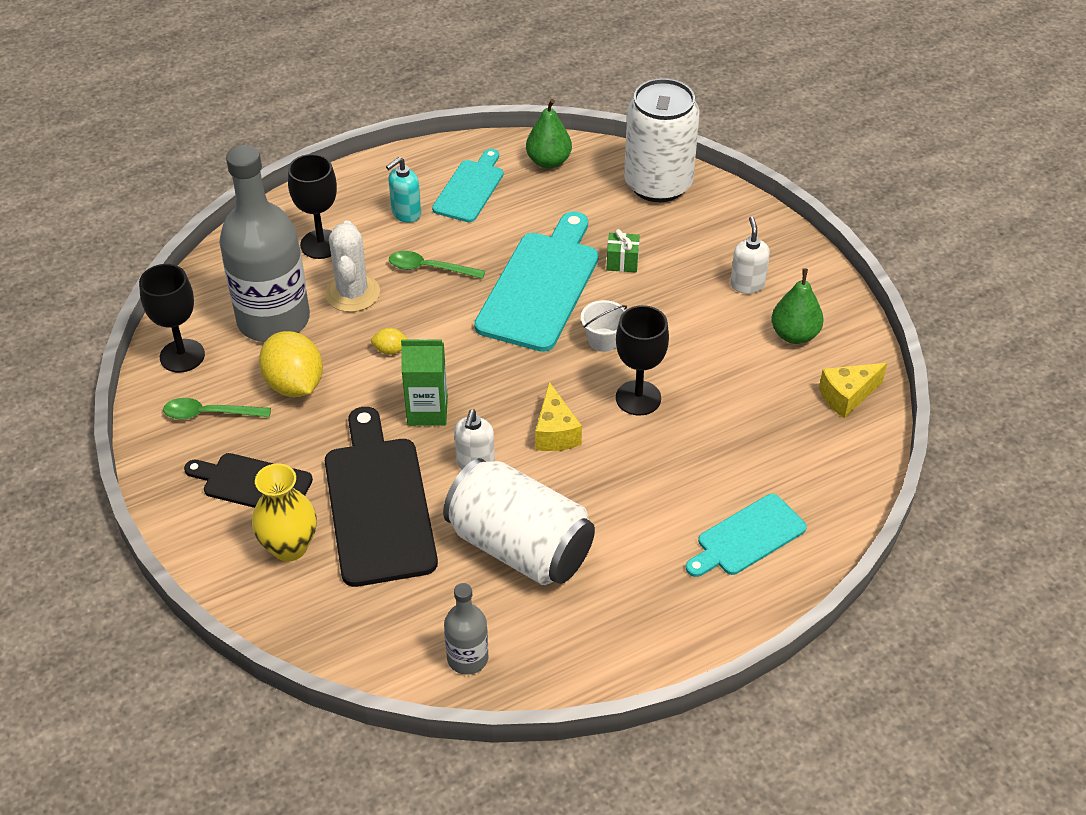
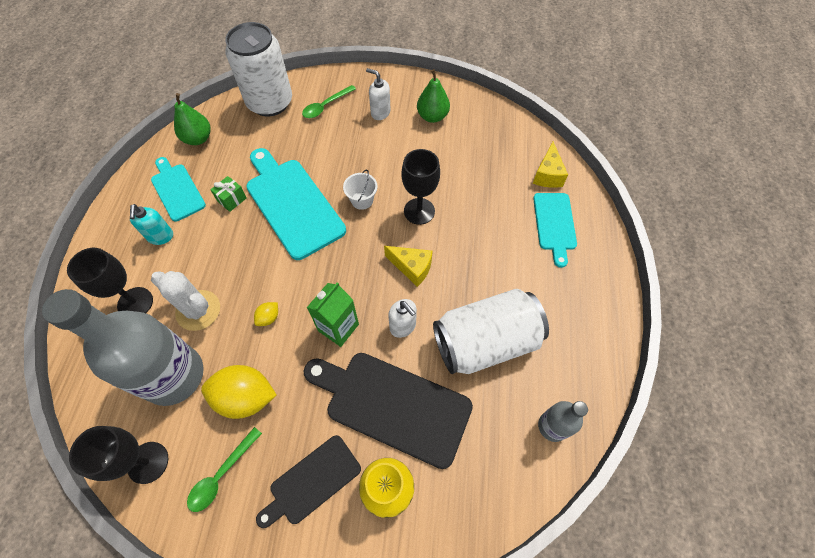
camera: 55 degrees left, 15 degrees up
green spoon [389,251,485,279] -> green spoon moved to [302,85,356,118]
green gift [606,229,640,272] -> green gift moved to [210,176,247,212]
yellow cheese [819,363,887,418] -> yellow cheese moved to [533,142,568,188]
--
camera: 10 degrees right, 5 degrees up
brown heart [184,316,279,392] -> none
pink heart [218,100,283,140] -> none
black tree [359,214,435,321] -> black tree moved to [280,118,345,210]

> _Work order_:
Which lines above run from the one containing "camera: 55 degrees left, 15 degrees up" to the one containing "yellow cheese [819,363,887,418]"? Give them again exactly, both ends included.

> _Reply to the exercise_:
camera: 55 degrees left, 15 degrees up
green spoon [389,251,485,279] -> green spoon moved to [302,85,356,118]
green gift [606,229,640,272] -> green gift moved to [210,176,247,212]
yellow cheese [819,363,887,418] -> yellow cheese moved to [533,142,568,188]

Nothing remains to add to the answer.